> _INPUT RECORDS_

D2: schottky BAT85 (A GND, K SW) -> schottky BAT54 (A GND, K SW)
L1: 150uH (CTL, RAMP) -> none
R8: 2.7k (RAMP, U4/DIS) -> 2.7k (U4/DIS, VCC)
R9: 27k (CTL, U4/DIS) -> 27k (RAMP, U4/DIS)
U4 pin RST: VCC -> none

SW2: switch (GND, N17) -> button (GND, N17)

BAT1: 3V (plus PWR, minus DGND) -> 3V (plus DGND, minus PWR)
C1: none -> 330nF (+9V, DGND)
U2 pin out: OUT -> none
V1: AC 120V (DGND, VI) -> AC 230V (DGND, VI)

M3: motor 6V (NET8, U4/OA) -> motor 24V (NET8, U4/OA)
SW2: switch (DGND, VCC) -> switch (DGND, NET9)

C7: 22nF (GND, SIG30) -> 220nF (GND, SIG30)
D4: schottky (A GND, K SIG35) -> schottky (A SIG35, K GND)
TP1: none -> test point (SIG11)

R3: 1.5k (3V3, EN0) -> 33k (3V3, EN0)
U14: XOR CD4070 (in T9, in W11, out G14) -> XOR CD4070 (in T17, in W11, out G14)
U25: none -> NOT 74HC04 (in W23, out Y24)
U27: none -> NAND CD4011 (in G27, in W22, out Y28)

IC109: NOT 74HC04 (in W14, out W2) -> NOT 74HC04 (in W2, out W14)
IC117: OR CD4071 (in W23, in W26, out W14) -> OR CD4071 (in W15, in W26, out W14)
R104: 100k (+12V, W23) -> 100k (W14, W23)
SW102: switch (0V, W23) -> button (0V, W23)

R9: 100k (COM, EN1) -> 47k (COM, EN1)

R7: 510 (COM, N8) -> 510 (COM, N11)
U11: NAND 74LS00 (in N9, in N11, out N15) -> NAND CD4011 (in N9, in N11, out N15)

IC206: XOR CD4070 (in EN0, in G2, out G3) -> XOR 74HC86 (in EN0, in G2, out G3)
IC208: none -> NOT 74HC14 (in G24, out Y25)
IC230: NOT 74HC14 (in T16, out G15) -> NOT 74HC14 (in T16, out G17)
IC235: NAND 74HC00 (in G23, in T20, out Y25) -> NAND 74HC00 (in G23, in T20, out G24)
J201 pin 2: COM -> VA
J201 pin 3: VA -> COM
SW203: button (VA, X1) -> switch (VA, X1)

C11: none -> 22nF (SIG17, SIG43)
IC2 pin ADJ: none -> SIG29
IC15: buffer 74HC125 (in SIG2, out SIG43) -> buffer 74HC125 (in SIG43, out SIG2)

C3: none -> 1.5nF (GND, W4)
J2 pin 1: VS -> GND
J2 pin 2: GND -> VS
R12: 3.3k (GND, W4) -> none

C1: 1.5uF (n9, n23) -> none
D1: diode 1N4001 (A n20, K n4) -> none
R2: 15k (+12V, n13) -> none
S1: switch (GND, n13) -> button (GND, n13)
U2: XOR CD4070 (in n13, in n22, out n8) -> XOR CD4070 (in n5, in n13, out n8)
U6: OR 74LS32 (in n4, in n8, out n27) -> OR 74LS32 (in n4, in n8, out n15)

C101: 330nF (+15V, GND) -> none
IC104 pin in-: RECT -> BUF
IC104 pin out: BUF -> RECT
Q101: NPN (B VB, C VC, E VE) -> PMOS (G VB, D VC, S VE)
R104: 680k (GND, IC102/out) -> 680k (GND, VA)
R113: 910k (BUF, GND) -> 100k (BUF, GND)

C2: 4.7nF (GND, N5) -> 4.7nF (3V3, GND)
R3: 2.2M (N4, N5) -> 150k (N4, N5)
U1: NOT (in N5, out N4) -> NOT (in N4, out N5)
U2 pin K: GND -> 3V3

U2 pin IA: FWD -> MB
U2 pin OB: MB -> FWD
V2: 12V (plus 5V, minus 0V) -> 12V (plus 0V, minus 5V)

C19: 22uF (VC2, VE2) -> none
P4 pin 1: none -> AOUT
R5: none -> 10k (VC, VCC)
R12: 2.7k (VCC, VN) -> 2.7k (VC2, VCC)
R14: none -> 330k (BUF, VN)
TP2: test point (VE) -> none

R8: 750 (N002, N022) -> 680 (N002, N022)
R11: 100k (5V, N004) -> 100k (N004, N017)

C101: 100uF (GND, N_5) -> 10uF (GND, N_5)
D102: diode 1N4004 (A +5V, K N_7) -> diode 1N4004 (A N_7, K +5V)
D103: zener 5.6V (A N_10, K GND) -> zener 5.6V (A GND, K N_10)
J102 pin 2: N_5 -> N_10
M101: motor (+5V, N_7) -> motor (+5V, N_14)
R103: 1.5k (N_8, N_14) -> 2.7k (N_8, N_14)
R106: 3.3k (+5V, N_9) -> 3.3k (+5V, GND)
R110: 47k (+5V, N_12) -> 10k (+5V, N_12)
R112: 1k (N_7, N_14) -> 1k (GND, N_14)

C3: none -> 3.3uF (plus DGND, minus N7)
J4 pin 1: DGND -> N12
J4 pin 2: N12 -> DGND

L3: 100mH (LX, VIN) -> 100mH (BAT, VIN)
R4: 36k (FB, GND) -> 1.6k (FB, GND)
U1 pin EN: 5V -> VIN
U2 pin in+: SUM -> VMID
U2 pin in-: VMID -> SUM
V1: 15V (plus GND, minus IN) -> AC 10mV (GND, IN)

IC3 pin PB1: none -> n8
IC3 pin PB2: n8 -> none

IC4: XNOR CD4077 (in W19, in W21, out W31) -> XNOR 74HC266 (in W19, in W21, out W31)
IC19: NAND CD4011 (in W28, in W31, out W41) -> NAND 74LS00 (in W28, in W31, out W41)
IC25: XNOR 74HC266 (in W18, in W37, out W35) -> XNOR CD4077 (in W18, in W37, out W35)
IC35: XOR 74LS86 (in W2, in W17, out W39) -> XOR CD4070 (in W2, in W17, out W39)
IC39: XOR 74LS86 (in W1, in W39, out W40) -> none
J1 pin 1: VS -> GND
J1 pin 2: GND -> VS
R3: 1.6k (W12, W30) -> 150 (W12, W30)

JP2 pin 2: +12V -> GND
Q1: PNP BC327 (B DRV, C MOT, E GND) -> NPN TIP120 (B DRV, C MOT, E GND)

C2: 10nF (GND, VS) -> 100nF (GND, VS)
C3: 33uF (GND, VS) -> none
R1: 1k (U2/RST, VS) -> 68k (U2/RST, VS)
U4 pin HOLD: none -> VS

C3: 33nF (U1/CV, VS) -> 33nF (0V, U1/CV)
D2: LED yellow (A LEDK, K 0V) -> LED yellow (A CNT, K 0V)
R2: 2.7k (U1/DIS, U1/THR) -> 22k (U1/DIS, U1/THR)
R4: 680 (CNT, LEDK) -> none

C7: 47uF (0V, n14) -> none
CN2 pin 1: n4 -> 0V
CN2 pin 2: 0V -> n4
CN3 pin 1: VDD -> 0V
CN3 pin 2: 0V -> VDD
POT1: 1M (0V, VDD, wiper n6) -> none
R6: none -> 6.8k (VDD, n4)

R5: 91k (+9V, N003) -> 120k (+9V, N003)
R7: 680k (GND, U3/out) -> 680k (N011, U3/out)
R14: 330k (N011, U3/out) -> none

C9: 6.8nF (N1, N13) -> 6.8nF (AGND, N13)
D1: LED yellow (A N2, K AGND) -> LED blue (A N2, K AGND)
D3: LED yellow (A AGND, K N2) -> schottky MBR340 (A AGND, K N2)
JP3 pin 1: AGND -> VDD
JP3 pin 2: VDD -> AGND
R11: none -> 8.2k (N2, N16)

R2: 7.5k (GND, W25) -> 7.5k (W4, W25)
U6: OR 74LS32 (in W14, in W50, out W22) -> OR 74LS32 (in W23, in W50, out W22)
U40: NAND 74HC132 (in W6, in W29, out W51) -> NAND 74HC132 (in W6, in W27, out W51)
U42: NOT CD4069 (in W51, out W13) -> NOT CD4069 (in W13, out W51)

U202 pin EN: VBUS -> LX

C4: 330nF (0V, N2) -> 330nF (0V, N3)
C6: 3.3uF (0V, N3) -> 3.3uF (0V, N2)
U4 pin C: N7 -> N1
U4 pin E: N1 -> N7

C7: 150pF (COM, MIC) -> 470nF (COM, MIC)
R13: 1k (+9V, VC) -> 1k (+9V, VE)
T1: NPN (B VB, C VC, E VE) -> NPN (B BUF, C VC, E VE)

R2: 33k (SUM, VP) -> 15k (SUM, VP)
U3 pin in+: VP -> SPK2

> _WORK TO BE COMPLETED_
Go through the listing above and copy each line that contains "LEDK".

> _TASK RESPONSE_
D2: LED yellow (A LEDK, K 0V) -> LED yellow (A CNT, K 0V)
R4: 680 (CNT, LEDK) -> none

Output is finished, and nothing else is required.